-- Assignment --
What lines of the data below hold the string "white"? Copy each one.

Records for the task: Begin

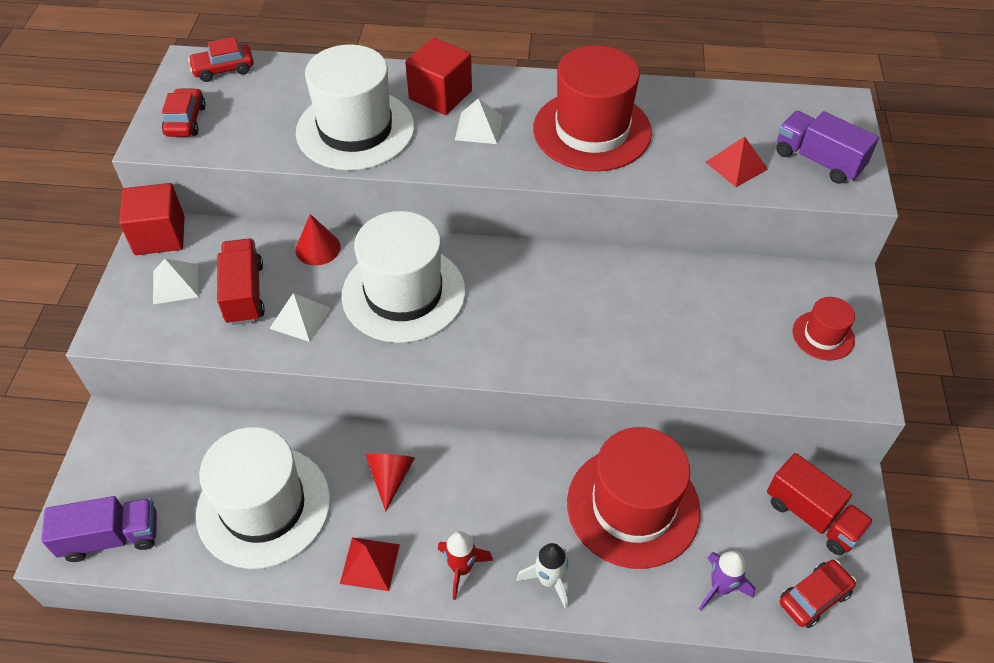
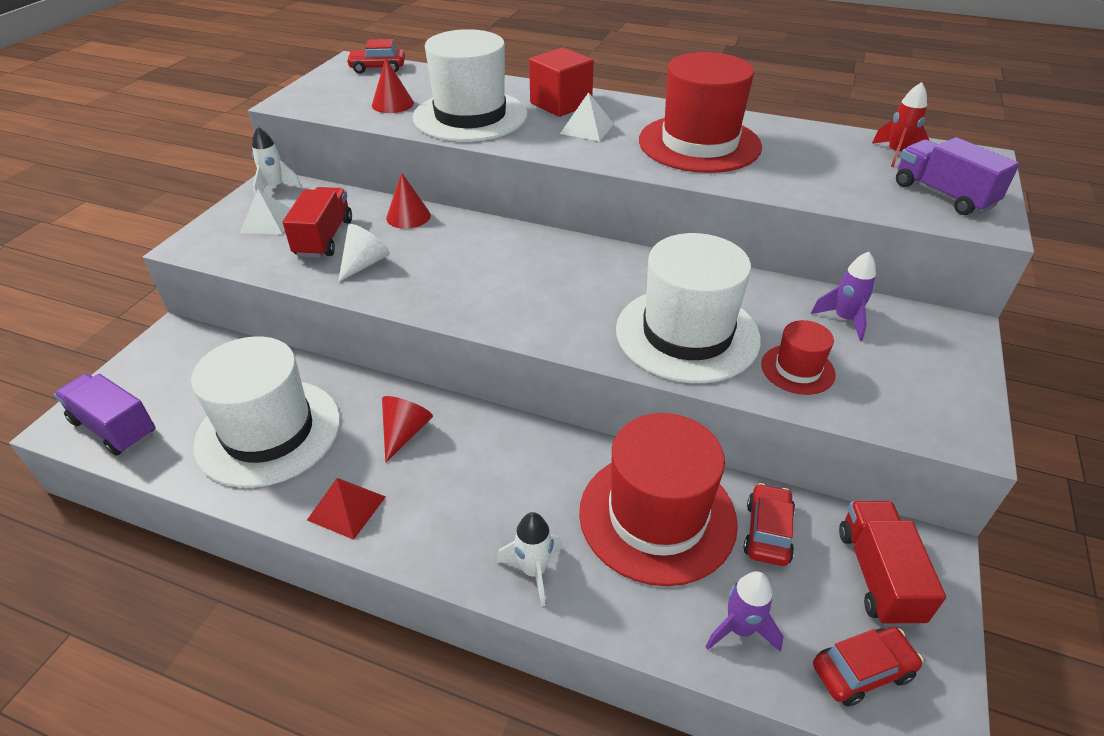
camera: 15 degrees right, 10 degrees down
(111, 537) = (114, 428): purple truck -> purple truck turned 150 degrees counterclockwise
(160, 235) = (275, 188): red cube -> white rocket
(185, 121) = (325, 93): red car -> red car (767, 532)
(266, 125) = (392, 104): none -> red cone
(300, 318) = (364, 264): white pyramid -> white cone
(403, 293) = (472, 261): white hat -> white hat (687, 334)
(461, 568) = (441, 535): red rocket -> red rocket (896, 154)
(736, 165) = (847, 187): red pyramid -> none
(752, 293) = (844, 319): none -> purple rocket
(812, 516) = (877, 575): red truck -> red truck turned 150 degrees counterclockwise
(823, 335) = (922, 371): red hat -> red hat (797, 369)

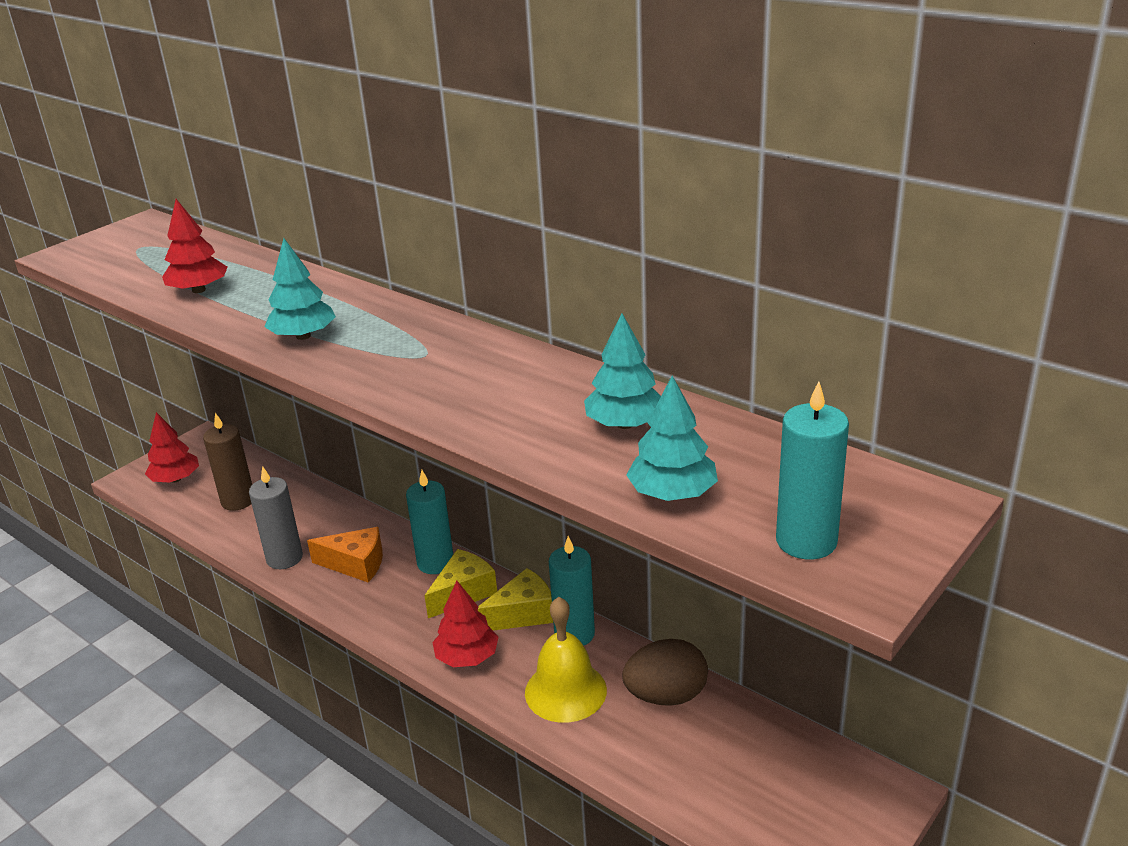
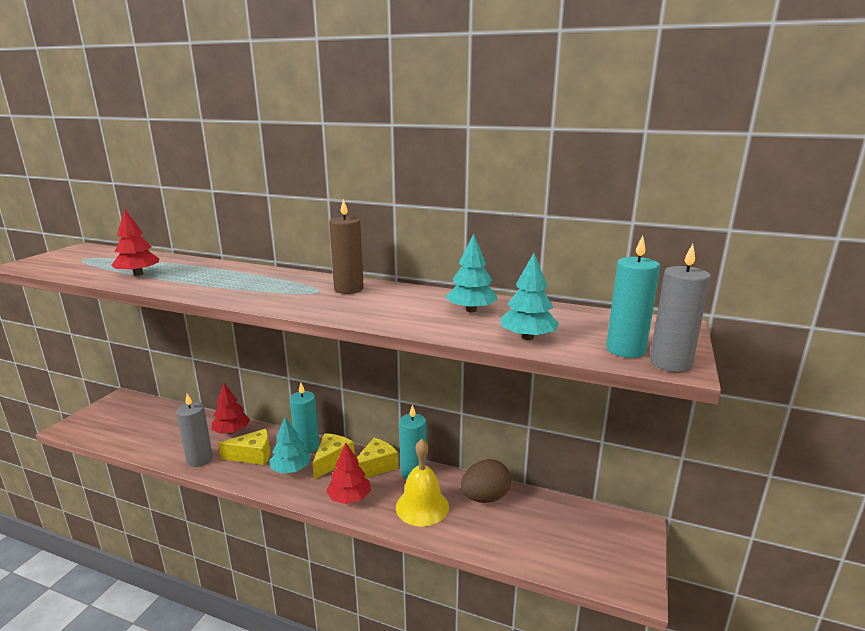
camera: 20 degrees left, 10 degrees down
(175, 479) = (104, 423): red tree -> red tree (231, 431)
(238, 501) = (155, 430): brown candle -> brown candle (348, 289)
(303, 336) = (228, 289): turquoise tree -> turquoise tree (291, 469)
(356, 564) = (253, 455): orange cheese -> yellow cheese
(855, 580) = (670, 363): none -> grey candle

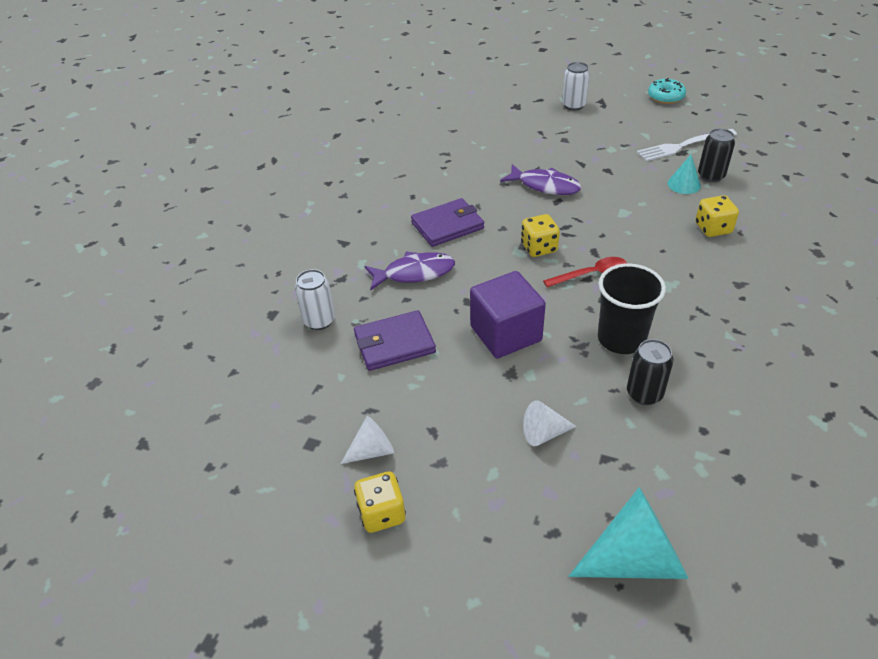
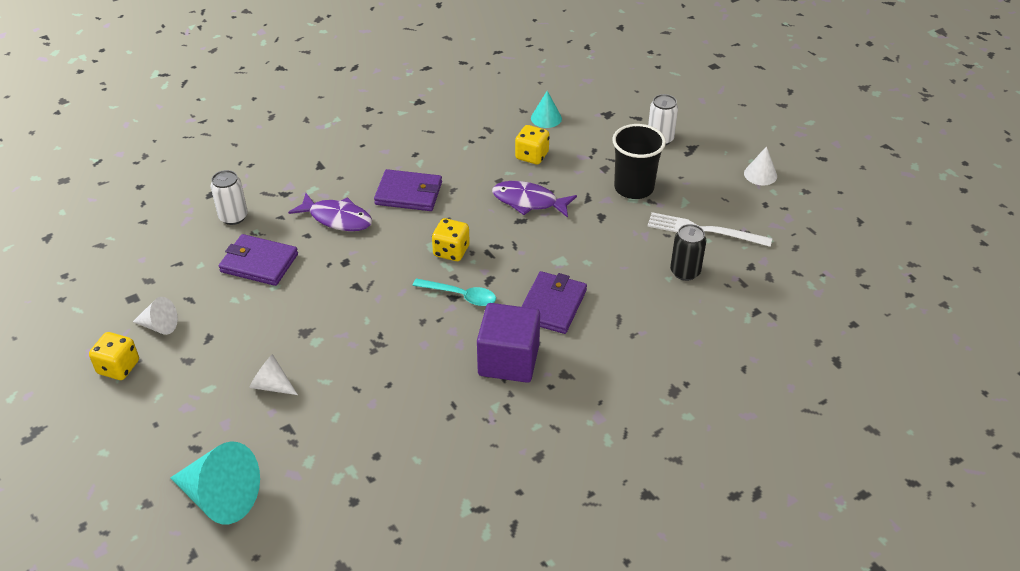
camera: 35 degrees right, 0 degrees up
(506, 334) = (339, 302): purple cube -> purple cube (508, 360)
(545, 186) = (529, 201): purple fish -> purple fish turned 135 degrees clockwise
(591, 274) = (460, 296): red spoon -> turquoise spoon
(621, 338) = (412, 357): black cup -> black cup (634, 188)
(644, 394) = (372, 405): black can -> none
(662, 244) = (552, 305): none -> purple wallet
(665, 97) = (760, 174): turquoise donut -> white cone
(684, 184) = (648, 266): turquoise cone -> turquoise cone (546, 118)
(713, 228) = (614, 317): yellow dice -> yellow dice (532, 156)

Records for the task: End

-- Result of this exercise --
(160, 235) = (275, 188): red cube -> white rocket
(300, 318) = (364, 264): white pyramid -> white cone
(403, 293) = (472, 261): white hat -> white hat (687, 334)
(665, 97) = (760, 174): turquoise donut -> white cone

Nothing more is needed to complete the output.